── Data section
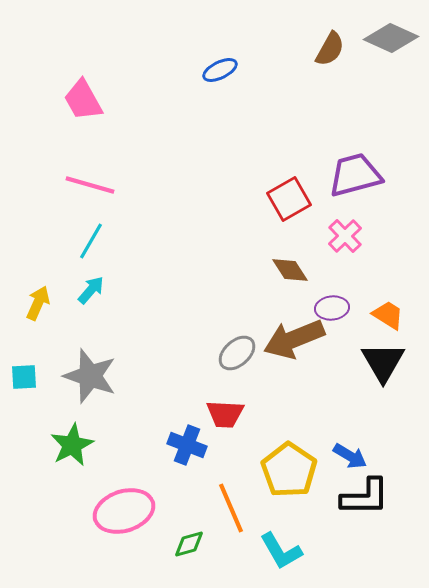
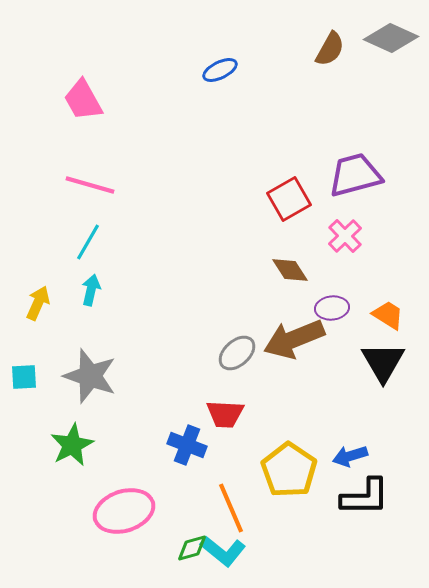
cyan line: moved 3 px left, 1 px down
cyan arrow: rotated 28 degrees counterclockwise
blue arrow: rotated 132 degrees clockwise
green diamond: moved 3 px right, 4 px down
cyan L-shape: moved 58 px left; rotated 21 degrees counterclockwise
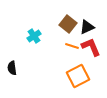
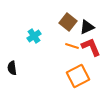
brown square: moved 2 px up
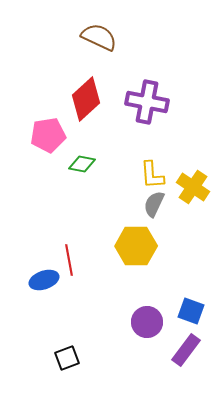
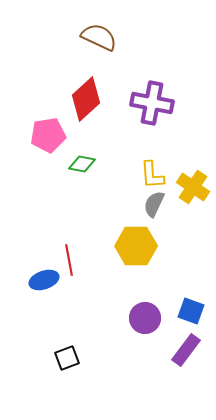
purple cross: moved 5 px right, 1 px down
purple circle: moved 2 px left, 4 px up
────
Assignment ->
Your task is to copy exactly the lines from the line containing "cyan arrow: rotated" through the final line of the listing above and to omit every picture.

Exercise result ->
cyan arrow: rotated 28 degrees counterclockwise
blue arrow: rotated 132 degrees clockwise
green diamond: moved 3 px right, 4 px down
cyan L-shape: moved 58 px left; rotated 21 degrees counterclockwise
brown square: moved 2 px up
purple cross: moved 5 px right, 1 px down
purple circle: moved 2 px left, 4 px up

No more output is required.